_Goal:_
Pull out each line in the records below that contains the string "grace", matching case exactly.

::::::::

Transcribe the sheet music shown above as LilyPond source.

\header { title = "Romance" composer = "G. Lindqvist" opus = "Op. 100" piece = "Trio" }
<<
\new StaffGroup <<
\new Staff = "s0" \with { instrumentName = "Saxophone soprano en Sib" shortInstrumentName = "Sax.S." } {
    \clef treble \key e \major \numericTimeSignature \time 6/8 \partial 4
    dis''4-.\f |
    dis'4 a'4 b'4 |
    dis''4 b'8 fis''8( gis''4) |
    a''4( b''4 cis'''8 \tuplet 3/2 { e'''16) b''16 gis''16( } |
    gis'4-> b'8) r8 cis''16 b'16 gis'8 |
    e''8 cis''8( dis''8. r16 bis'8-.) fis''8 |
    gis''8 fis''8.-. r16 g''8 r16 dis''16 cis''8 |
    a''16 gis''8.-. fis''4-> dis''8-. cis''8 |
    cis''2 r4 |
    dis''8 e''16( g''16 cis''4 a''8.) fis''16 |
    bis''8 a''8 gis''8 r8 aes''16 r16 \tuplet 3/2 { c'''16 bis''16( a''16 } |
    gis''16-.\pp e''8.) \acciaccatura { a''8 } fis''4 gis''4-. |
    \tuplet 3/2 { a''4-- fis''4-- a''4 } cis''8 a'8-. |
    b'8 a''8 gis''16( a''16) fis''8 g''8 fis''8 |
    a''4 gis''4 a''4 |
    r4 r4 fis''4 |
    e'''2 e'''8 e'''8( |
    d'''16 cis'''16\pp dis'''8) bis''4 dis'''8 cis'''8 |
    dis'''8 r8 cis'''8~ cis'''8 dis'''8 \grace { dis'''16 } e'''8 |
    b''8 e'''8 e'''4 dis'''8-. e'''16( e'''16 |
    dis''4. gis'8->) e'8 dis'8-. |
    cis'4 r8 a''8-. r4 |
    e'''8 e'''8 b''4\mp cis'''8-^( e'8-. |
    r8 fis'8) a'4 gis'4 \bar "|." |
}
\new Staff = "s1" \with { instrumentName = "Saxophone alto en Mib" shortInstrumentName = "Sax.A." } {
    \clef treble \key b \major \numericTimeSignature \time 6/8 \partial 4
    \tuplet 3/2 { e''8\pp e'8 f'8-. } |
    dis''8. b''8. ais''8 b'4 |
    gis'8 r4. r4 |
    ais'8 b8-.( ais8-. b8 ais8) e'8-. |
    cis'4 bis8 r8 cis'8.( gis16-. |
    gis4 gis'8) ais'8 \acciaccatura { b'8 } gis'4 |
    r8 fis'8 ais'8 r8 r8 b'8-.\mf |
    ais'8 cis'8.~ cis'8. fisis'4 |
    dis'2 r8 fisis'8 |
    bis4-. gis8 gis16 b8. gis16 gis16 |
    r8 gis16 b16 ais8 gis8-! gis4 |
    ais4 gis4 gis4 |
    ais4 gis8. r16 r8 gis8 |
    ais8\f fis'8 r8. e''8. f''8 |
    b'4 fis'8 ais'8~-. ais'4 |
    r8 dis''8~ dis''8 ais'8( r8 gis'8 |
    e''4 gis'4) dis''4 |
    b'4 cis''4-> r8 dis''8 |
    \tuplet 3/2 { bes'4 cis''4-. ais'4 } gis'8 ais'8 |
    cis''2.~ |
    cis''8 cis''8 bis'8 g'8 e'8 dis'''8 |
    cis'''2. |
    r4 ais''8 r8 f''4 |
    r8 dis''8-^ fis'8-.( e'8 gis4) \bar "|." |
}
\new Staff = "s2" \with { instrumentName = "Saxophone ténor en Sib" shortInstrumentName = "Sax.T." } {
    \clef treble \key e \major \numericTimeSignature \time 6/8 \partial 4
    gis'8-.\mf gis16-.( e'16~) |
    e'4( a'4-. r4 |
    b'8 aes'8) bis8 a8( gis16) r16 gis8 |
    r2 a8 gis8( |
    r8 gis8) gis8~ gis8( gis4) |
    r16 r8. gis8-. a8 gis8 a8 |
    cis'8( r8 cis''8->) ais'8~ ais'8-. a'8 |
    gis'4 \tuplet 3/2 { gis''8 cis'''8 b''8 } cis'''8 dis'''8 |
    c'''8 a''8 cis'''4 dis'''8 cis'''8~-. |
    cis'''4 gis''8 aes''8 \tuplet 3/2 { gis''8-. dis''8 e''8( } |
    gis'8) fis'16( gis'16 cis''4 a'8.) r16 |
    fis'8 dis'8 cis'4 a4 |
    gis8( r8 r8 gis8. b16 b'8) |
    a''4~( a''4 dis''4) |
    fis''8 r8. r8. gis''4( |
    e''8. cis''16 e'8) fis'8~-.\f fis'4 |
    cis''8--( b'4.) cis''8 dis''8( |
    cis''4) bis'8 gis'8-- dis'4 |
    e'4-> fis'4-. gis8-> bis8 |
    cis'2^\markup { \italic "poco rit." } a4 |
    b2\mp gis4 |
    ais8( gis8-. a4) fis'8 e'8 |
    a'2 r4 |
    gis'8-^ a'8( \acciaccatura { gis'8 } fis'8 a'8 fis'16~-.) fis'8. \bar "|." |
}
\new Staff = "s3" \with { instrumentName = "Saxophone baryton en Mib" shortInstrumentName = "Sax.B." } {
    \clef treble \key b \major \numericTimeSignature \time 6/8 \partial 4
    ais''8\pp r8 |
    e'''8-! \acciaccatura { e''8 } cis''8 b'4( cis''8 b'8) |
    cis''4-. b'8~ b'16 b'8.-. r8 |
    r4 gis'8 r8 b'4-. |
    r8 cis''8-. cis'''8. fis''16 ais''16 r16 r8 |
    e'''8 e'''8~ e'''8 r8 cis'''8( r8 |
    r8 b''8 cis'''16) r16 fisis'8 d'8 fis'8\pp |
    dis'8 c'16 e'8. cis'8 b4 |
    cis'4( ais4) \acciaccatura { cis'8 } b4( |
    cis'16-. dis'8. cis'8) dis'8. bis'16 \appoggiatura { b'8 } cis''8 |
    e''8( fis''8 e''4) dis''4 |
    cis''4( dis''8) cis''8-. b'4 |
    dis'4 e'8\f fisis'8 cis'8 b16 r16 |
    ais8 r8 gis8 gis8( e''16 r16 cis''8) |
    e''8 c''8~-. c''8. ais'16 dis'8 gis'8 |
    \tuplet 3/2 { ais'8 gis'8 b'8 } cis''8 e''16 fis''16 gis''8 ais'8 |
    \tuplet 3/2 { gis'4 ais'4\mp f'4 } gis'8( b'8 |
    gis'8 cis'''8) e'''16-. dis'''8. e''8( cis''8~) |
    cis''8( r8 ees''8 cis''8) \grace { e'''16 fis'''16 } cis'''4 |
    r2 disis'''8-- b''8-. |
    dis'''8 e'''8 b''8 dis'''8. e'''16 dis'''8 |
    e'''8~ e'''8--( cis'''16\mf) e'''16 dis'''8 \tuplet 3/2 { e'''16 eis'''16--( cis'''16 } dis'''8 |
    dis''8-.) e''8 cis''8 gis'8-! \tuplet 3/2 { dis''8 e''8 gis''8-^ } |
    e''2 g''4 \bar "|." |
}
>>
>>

::::::::

_Response:_
    dis'''8 r8 cis'''8~ cis'''8 dis'''8 \grace { dis'''16 } e'''8 |
    cis''8( r8 ees''8 cis''8) \grace { e'''16 fis'''16 } cis'''4 |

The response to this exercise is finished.